# What the task asks
Repeat nothing but the lines below running from the one containing "yellow circle: (29, 35) -> (31, 68), moved" to the one containing "red star: (87, 67) -> (84, 74), moved". Keep both end lines.

# Provided records
Start of Block

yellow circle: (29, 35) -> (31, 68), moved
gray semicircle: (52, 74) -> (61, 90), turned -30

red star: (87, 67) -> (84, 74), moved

End of Block
Start of Block

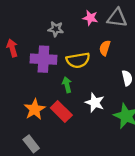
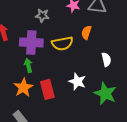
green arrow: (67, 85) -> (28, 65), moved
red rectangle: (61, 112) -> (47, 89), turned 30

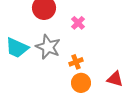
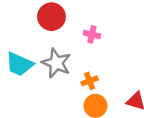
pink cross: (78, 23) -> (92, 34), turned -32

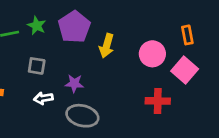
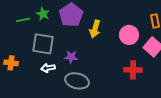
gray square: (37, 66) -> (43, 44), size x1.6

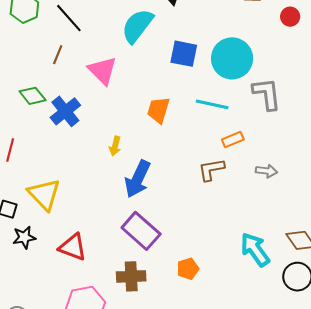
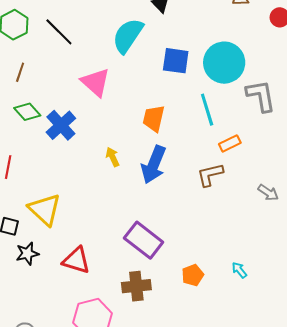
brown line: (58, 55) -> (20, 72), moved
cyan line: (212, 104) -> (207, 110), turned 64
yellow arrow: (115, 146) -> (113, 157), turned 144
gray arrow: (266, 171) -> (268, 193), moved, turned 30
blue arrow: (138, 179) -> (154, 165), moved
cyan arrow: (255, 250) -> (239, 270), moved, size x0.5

End of Block

# Answer
yellow circle: (29, 35) -> (31, 68), moved
gray semicircle: (52, 74) -> (61, 90), turned -30

red star: (87, 67) -> (84, 74), moved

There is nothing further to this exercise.